Scene comparison data:
******

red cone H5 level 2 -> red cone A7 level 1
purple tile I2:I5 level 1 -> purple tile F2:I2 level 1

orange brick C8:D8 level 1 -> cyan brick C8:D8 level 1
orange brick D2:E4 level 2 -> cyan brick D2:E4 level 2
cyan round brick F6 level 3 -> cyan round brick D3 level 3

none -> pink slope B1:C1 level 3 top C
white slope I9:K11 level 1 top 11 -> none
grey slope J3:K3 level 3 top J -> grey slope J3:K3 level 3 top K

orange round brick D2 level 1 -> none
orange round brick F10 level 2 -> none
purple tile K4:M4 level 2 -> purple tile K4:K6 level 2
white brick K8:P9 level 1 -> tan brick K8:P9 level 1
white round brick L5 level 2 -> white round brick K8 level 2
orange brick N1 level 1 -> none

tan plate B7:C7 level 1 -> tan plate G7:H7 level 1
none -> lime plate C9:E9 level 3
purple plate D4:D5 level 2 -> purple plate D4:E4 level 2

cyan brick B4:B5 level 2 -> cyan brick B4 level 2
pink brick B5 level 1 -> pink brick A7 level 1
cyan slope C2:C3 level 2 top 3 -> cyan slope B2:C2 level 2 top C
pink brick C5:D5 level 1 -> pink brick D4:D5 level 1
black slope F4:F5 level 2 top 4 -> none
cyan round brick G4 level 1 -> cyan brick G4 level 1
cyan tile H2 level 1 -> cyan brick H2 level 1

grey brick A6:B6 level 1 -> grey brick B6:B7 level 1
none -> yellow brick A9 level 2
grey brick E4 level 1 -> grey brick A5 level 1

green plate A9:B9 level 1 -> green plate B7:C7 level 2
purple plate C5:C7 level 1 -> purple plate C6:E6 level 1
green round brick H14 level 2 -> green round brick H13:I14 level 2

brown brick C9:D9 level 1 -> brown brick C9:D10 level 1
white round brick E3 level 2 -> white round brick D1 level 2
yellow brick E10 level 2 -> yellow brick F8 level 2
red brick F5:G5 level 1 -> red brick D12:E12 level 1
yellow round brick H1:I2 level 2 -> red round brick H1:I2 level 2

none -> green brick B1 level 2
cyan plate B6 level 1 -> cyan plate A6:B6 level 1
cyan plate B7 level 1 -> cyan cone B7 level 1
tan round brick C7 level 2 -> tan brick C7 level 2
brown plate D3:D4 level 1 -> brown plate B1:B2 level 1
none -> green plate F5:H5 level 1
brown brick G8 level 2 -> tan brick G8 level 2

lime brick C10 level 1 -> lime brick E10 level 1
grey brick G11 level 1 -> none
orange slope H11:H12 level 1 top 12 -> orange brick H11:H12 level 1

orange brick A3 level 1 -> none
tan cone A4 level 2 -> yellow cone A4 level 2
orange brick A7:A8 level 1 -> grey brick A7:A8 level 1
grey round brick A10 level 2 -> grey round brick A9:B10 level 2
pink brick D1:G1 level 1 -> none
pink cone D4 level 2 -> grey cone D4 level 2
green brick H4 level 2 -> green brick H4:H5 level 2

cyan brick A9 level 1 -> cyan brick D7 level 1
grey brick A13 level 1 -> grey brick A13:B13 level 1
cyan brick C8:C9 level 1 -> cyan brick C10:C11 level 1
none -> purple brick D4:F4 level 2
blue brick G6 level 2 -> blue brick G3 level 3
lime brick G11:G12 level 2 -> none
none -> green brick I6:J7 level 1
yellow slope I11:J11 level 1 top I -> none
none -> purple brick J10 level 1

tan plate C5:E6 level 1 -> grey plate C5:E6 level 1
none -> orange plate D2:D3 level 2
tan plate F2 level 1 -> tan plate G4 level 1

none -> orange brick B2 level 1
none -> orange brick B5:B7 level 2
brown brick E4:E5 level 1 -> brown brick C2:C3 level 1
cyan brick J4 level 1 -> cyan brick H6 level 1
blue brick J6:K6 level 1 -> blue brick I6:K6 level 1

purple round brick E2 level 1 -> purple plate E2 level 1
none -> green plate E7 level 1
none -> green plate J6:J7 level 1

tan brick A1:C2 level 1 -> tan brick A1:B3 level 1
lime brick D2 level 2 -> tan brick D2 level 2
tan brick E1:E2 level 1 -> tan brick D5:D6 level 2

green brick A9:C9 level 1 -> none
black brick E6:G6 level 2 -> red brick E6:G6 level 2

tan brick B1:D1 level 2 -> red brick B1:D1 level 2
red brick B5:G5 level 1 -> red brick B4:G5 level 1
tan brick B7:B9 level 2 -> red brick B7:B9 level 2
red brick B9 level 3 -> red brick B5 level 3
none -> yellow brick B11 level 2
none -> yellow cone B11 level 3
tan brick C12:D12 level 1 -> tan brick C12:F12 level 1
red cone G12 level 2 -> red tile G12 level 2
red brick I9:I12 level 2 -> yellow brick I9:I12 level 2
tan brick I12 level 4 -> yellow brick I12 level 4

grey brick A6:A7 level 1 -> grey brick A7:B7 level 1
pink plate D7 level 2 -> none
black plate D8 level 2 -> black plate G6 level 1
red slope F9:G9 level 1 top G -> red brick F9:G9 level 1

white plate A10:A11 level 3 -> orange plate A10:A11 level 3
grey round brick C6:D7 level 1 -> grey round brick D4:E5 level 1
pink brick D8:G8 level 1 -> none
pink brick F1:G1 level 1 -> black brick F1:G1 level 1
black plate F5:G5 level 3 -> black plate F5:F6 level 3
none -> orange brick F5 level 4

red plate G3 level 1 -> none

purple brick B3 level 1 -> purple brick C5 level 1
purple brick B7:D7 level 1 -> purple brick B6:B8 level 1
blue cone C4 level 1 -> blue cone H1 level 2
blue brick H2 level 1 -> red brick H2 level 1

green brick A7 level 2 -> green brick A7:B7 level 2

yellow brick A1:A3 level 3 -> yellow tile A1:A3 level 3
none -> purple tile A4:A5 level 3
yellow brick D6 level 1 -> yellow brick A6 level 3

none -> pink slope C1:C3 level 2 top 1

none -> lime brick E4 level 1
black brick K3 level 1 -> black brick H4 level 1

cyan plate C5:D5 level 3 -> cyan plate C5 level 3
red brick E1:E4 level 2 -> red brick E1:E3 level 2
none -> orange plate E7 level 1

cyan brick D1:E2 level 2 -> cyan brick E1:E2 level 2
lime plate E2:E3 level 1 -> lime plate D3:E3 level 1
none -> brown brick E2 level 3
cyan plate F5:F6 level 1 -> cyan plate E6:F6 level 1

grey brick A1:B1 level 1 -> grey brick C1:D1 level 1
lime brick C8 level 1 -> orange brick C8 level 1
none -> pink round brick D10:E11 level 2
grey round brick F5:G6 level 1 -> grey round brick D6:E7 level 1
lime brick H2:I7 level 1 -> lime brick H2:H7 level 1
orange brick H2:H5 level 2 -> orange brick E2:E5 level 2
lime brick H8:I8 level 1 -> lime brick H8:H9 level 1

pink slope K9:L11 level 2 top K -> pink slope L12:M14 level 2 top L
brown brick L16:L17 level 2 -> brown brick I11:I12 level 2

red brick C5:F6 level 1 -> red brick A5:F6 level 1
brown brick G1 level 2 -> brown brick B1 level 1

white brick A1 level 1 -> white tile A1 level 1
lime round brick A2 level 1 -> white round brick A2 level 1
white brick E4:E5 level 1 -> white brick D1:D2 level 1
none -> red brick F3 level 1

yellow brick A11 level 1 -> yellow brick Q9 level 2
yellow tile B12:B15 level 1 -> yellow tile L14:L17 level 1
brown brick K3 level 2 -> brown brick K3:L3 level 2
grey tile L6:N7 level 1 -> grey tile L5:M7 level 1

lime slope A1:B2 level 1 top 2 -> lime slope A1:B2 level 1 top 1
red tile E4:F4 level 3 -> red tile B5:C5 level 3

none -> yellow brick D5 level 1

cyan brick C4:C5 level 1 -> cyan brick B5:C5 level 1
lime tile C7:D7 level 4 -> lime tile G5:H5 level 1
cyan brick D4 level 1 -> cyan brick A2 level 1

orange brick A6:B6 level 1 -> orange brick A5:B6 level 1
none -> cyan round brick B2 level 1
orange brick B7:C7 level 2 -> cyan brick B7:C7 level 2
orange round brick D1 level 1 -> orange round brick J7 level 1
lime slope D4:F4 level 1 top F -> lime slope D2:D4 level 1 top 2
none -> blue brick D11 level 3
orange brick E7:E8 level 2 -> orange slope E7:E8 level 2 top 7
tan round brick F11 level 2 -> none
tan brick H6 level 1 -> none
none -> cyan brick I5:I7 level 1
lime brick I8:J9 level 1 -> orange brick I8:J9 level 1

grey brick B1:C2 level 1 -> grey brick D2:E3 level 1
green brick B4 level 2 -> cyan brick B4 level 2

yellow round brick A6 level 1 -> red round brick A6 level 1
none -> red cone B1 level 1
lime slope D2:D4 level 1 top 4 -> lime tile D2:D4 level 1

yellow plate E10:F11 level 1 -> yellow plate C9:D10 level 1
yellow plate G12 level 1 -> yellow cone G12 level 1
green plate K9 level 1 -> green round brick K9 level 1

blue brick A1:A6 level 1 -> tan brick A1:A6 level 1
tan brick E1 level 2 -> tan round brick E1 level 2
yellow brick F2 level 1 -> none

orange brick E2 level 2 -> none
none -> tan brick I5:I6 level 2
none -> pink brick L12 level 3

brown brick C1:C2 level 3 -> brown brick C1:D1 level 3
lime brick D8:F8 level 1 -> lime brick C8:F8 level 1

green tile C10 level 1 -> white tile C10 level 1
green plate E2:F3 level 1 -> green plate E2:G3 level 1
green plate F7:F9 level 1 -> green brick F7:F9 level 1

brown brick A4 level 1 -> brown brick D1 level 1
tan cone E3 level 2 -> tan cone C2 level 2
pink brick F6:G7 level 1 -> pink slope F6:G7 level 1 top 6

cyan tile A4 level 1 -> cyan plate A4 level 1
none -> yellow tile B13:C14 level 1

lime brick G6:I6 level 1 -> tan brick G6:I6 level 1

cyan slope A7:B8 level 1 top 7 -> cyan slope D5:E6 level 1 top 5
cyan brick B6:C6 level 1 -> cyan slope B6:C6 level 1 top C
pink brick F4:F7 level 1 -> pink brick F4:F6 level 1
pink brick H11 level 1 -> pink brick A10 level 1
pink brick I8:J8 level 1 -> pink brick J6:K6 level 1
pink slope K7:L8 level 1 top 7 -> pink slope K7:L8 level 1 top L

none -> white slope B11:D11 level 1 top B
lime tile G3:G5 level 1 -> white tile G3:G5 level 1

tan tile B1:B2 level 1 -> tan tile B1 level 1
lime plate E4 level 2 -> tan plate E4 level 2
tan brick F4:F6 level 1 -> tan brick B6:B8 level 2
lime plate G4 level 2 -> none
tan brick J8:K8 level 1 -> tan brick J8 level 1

******

**DIRECTIONS FOR THIS TASK**
All lines above from the one with "purple plate D4:D5" to the one with "purple plate C5:C7", inclusive, should be copied exactly, and no other lines.

**RESPONSE AREA**
purple plate D4:D5 level 2 -> purple plate D4:E4 level 2

cyan brick B4:B5 level 2 -> cyan brick B4 level 2
pink brick B5 level 1 -> pink brick A7 level 1
cyan slope C2:C3 level 2 top 3 -> cyan slope B2:C2 level 2 top C
pink brick C5:D5 level 1 -> pink brick D4:D5 level 1
black slope F4:F5 level 2 top 4 -> none
cyan round brick G4 level 1 -> cyan brick G4 level 1
cyan tile H2 level 1 -> cyan brick H2 level 1

grey brick A6:B6 level 1 -> grey brick B6:B7 level 1
none -> yellow brick A9 level 2
grey brick E4 level 1 -> grey brick A5 level 1

green plate A9:B9 level 1 -> green plate B7:C7 level 2
purple plate C5:C7 level 1 -> purple plate C6:E6 level 1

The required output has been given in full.